** Scene edit records **
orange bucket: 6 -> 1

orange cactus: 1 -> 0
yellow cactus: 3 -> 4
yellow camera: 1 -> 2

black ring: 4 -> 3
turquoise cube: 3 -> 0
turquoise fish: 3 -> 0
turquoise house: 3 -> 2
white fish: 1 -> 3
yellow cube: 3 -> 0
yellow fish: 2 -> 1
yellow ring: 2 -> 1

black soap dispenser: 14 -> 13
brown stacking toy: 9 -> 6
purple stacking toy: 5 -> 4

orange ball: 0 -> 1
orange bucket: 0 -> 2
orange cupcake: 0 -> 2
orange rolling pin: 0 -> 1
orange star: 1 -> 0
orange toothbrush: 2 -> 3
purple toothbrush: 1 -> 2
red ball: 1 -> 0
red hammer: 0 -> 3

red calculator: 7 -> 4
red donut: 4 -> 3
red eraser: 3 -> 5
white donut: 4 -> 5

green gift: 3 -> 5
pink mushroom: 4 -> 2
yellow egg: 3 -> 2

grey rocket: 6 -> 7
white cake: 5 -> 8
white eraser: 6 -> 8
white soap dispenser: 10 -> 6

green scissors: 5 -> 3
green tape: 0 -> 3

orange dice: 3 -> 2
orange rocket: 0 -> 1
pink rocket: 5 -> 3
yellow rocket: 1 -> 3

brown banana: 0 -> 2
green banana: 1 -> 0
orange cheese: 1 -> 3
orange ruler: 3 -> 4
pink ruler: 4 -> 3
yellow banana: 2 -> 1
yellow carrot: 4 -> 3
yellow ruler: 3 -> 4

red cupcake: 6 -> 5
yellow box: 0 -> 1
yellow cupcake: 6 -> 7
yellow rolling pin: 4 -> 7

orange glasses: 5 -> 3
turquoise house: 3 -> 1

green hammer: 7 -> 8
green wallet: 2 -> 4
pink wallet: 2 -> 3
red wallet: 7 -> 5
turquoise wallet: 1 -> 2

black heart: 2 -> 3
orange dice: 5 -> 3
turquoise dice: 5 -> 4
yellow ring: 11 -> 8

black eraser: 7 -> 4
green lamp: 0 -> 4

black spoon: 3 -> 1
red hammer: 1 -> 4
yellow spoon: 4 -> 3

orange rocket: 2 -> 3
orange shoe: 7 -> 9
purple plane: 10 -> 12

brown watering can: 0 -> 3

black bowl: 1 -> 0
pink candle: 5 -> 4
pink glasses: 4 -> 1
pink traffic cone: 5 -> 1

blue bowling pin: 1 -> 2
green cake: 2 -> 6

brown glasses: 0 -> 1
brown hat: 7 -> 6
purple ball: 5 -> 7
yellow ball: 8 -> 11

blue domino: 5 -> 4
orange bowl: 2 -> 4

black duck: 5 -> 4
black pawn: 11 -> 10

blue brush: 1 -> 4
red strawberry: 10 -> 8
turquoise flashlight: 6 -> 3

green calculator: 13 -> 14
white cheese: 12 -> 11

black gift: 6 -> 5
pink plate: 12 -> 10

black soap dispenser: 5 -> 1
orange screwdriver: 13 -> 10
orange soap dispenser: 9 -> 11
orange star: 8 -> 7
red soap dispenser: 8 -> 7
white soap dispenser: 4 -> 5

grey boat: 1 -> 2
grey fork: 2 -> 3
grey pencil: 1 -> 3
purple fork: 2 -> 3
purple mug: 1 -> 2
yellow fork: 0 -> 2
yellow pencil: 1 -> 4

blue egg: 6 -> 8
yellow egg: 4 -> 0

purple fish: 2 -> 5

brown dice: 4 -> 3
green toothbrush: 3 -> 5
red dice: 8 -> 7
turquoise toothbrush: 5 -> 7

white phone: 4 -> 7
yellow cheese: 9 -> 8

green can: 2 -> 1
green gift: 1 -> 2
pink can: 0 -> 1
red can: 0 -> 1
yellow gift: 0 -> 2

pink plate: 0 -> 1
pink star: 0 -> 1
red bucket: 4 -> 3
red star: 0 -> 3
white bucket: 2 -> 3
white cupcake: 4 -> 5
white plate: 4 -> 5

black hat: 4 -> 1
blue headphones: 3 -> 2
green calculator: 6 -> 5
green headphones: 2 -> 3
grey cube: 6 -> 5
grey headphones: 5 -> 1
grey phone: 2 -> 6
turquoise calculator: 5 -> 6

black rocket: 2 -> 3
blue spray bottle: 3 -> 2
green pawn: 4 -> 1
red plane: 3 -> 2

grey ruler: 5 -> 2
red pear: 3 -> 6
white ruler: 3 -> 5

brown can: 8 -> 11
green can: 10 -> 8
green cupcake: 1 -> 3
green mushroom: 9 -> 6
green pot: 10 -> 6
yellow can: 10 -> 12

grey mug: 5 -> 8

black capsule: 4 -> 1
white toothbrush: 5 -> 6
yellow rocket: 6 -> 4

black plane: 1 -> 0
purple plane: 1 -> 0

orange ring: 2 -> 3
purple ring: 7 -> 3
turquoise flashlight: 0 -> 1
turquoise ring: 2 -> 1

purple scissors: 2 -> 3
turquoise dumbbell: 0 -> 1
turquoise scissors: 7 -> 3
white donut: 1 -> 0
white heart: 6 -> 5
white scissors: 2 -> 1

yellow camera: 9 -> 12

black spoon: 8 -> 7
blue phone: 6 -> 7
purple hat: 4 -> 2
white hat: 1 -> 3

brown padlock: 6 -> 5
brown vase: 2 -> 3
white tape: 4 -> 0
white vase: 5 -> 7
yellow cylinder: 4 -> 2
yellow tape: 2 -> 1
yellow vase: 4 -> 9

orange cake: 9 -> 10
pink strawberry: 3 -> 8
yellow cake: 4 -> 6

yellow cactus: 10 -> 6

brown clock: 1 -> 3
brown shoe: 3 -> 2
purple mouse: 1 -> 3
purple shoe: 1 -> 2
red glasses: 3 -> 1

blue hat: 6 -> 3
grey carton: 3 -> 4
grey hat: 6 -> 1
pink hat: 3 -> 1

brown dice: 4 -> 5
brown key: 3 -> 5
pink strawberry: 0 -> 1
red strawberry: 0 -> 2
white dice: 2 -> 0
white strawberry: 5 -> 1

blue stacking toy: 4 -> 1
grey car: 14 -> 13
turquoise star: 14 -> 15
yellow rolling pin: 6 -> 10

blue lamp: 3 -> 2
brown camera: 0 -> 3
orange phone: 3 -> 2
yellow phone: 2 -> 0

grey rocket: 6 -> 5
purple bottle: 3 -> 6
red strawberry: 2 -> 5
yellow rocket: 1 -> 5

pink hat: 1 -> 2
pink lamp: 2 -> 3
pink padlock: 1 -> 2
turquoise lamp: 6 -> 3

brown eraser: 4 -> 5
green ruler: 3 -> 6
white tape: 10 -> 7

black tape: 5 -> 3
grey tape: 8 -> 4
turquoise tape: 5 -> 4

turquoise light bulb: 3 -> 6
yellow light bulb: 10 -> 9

** PROMPT **
Every entry above should be returned exactly as written.

** EXERCISE RESPONSE **
orange bucket: 6 -> 1

orange cactus: 1 -> 0
yellow cactus: 3 -> 4
yellow camera: 1 -> 2

black ring: 4 -> 3
turquoise cube: 3 -> 0
turquoise fish: 3 -> 0
turquoise house: 3 -> 2
white fish: 1 -> 3
yellow cube: 3 -> 0
yellow fish: 2 -> 1
yellow ring: 2 -> 1

black soap dispenser: 14 -> 13
brown stacking toy: 9 -> 6
purple stacking toy: 5 -> 4

orange ball: 0 -> 1
orange bucket: 0 -> 2
orange cupcake: 0 -> 2
orange rolling pin: 0 -> 1
orange star: 1 -> 0
orange toothbrush: 2 -> 3
purple toothbrush: 1 -> 2
red ball: 1 -> 0
red hammer: 0 -> 3

red calculator: 7 -> 4
red donut: 4 -> 3
red eraser: 3 -> 5
white donut: 4 -> 5

green gift: 3 -> 5
pink mushroom: 4 -> 2
yellow egg: 3 -> 2

grey rocket: 6 -> 7
white cake: 5 -> 8
white eraser: 6 -> 8
white soap dispenser: 10 -> 6

green scissors: 5 -> 3
green tape: 0 -> 3

orange dice: 3 -> 2
orange rocket: 0 -> 1
pink rocket: 5 -> 3
yellow rocket: 1 -> 3

brown banana: 0 -> 2
green banana: 1 -> 0
orange cheese: 1 -> 3
orange ruler: 3 -> 4
pink ruler: 4 -> 3
yellow banana: 2 -> 1
yellow carrot: 4 -> 3
yellow ruler: 3 -> 4

red cupcake: 6 -> 5
yellow box: 0 -> 1
yellow cupcake: 6 -> 7
yellow rolling pin: 4 -> 7

orange glasses: 5 -> 3
turquoise house: 3 -> 1

green hammer: 7 -> 8
green wallet: 2 -> 4
pink wallet: 2 -> 3
red wallet: 7 -> 5
turquoise wallet: 1 -> 2

black heart: 2 -> 3
orange dice: 5 -> 3
turquoise dice: 5 -> 4
yellow ring: 11 -> 8

black eraser: 7 -> 4
green lamp: 0 -> 4

black spoon: 3 -> 1
red hammer: 1 -> 4
yellow spoon: 4 -> 3

orange rocket: 2 -> 3
orange shoe: 7 -> 9
purple plane: 10 -> 12

brown watering can: 0 -> 3

black bowl: 1 -> 0
pink candle: 5 -> 4
pink glasses: 4 -> 1
pink traffic cone: 5 -> 1

blue bowling pin: 1 -> 2
green cake: 2 -> 6

brown glasses: 0 -> 1
brown hat: 7 -> 6
purple ball: 5 -> 7
yellow ball: 8 -> 11

blue domino: 5 -> 4
orange bowl: 2 -> 4

black duck: 5 -> 4
black pawn: 11 -> 10

blue brush: 1 -> 4
red strawberry: 10 -> 8
turquoise flashlight: 6 -> 3

green calculator: 13 -> 14
white cheese: 12 -> 11

black gift: 6 -> 5
pink plate: 12 -> 10

black soap dispenser: 5 -> 1
orange screwdriver: 13 -> 10
orange soap dispenser: 9 -> 11
orange star: 8 -> 7
red soap dispenser: 8 -> 7
white soap dispenser: 4 -> 5

grey boat: 1 -> 2
grey fork: 2 -> 3
grey pencil: 1 -> 3
purple fork: 2 -> 3
purple mug: 1 -> 2
yellow fork: 0 -> 2
yellow pencil: 1 -> 4

blue egg: 6 -> 8
yellow egg: 4 -> 0

purple fish: 2 -> 5

brown dice: 4 -> 3
green toothbrush: 3 -> 5
red dice: 8 -> 7
turquoise toothbrush: 5 -> 7

white phone: 4 -> 7
yellow cheese: 9 -> 8

green can: 2 -> 1
green gift: 1 -> 2
pink can: 0 -> 1
red can: 0 -> 1
yellow gift: 0 -> 2

pink plate: 0 -> 1
pink star: 0 -> 1
red bucket: 4 -> 3
red star: 0 -> 3
white bucket: 2 -> 3
white cupcake: 4 -> 5
white plate: 4 -> 5

black hat: 4 -> 1
blue headphones: 3 -> 2
green calculator: 6 -> 5
green headphones: 2 -> 3
grey cube: 6 -> 5
grey headphones: 5 -> 1
grey phone: 2 -> 6
turquoise calculator: 5 -> 6

black rocket: 2 -> 3
blue spray bottle: 3 -> 2
green pawn: 4 -> 1
red plane: 3 -> 2

grey ruler: 5 -> 2
red pear: 3 -> 6
white ruler: 3 -> 5

brown can: 8 -> 11
green can: 10 -> 8
green cupcake: 1 -> 3
green mushroom: 9 -> 6
green pot: 10 -> 6
yellow can: 10 -> 12

grey mug: 5 -> 8

black capsule: 4 -> 1
white toothbrush: 5 -> 6
yellow rocket: 6 -> 4

black plane: 1 -> 0
purple plane: 1 -> 0

orange ring: 2 -> 3
purple ring: 7 -> 3
turquoise flashlight: 0 -> 1
turquoise ring: 2 -> 1

purple scissors: 2 -> 3
turquoise dumbbell: 0 -> 1
turquoise scissors: 7 -> 3
white donut: 1 -> 0
white heart: 6 -> 5
white scissors: 2 -> 1

yellow camera: 9 -> 12

black spoon: 8 -> 7
blue phone: 6 -> 7
purple hat: 4 -> 2
white hat: 1 -> 3

brown padlock: 6 -> 5
brown vase: 2 -> 3
white tape: 4 -> 0
white vase: 5 -> 7
yellow cylinder: 4 -> 2
yellow tape: 2 -> 1
yellow vase: 4 -> 9

orange cake: 9 -> 10
pink strawberry: 3 -> 8
yellow cake: 4 -> 6

yellow cactus: 10 -> 6

brown clock: 1 -> 3
brown shoe: 3 -> 2
purple mouse: 1 -> 3
purple shoe: 1 -> 2
red glasses: 3 -> 1

blue hat: 6 -> 3
grey carton: 3 -> 4
grey hat: 6 -> 1
pink hat: 3 -> 1

brown dice: 4 -> 5
brown key: 3 -> 5
pink strawberry: 0 -> 1
red strawberry: 0 -> 2
white dice: 2 -> 0
white strawberry: 5 -> 1

blue stacking toy: 4 -> 1
grey car: 14 -> 13
turquoise star: 14 -> 15
yellow rolling pin: 6 -> 10

blue lamp: 3 -> 2
brown camera: 0 -> 3
orange phone: 3 -> 2
yellow phone: 2 -> 0

grey rocket: 6 -> 5
purple bottle: 3 -> 6
red strawberry: 2 -> 5
yellow rocket: 1 -> 5

pink hat: 1 -> 2
pink lamp: 2 -> 3
pink padlock: 1 -> 2
turquoise lamp: 6 -> 3

brown eraser: 4 -> 5
green ruler: 3 -> 6
white tape: 10 -> 7

black tape: 5 -> 3
grey tape: 8 -> 4
turquoise tape: 5 -> 4

turquoise light bulb: 3 -> 6
yellow light bulb: 10 -> 9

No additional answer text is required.